Items from a dataset
..........

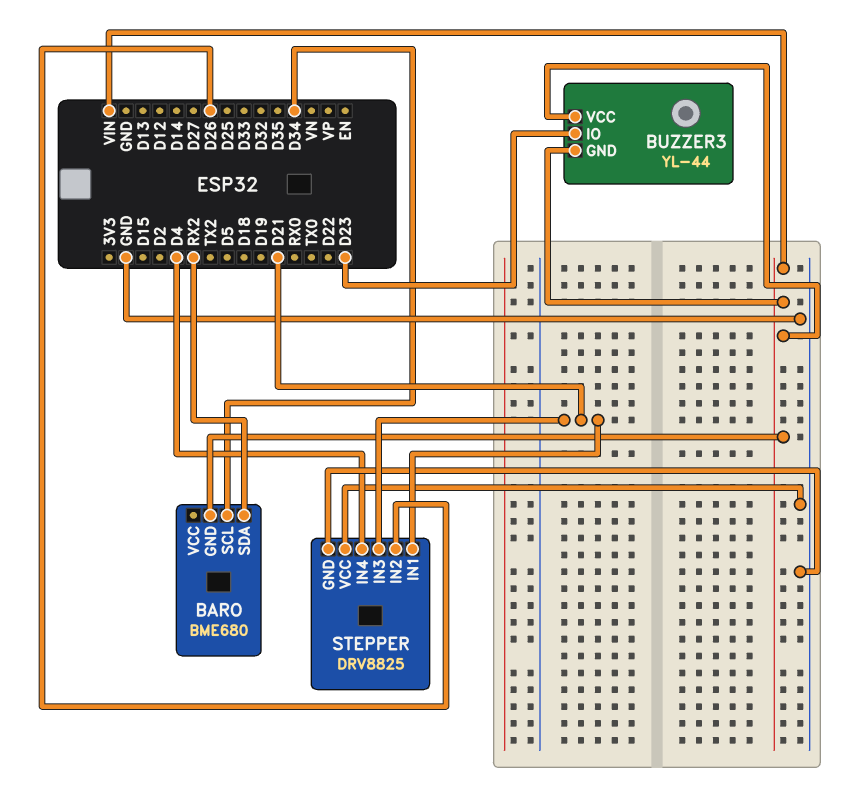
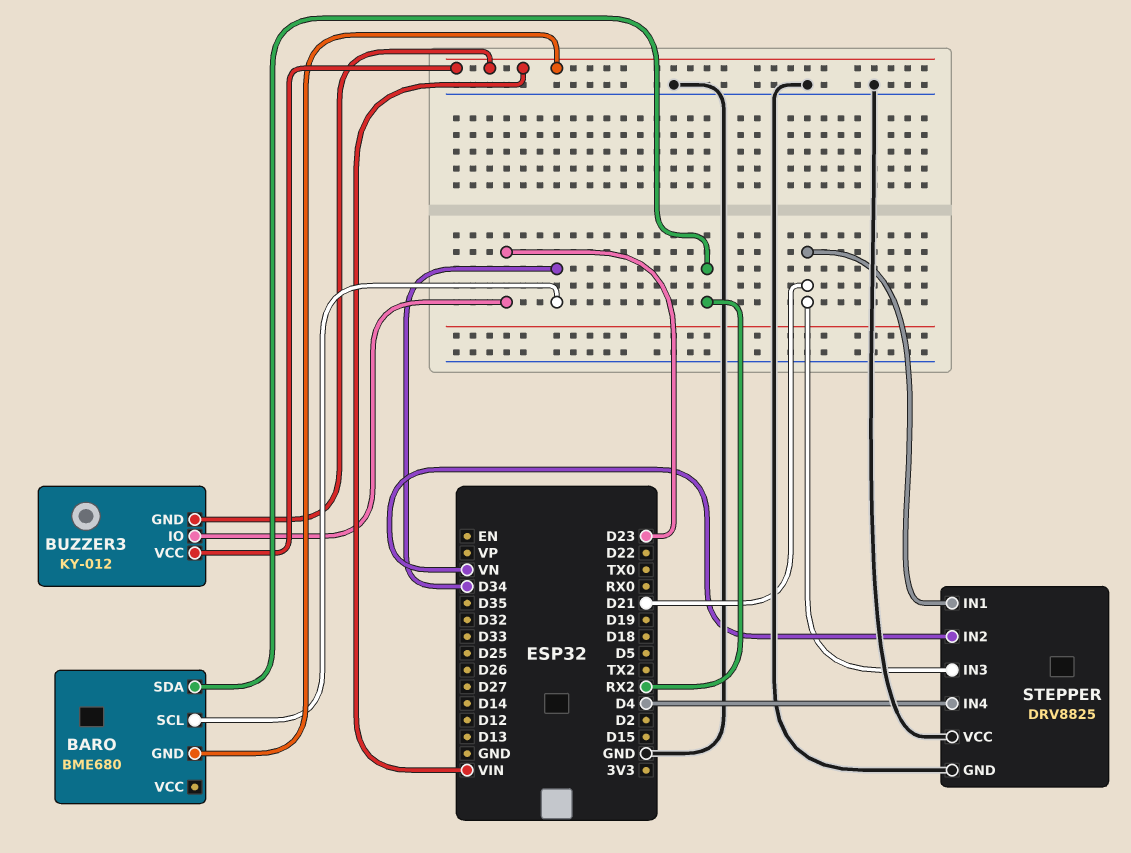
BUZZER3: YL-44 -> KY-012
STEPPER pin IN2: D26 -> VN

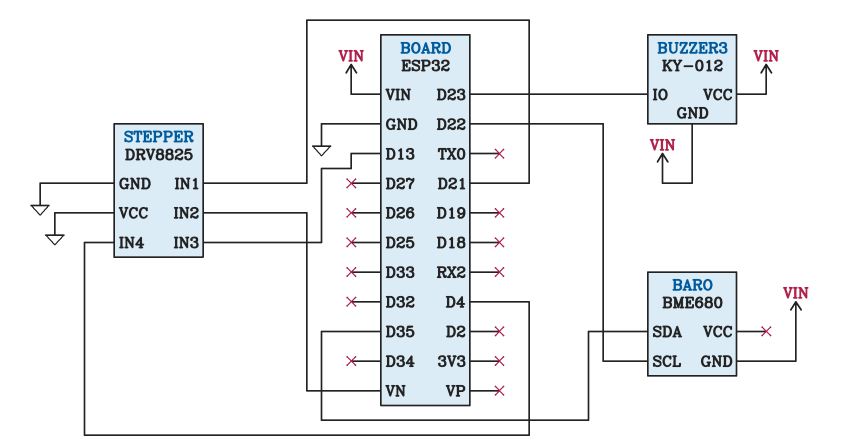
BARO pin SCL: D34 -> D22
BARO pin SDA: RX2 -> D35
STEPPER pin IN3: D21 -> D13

..........

◆ WHAT NEEDS TO BE DONE
Start with the line that contains "BARO pin SCL: D34 -> D22", end with the last line of the entries, and please retype every line in that span exactly, with no others.

◆ TASK SOLUTION
BARO pin SCL: D34 -> D22
BARO pin SDA: RX2 -> D35
STEPPER pin IN3: D21 -> D13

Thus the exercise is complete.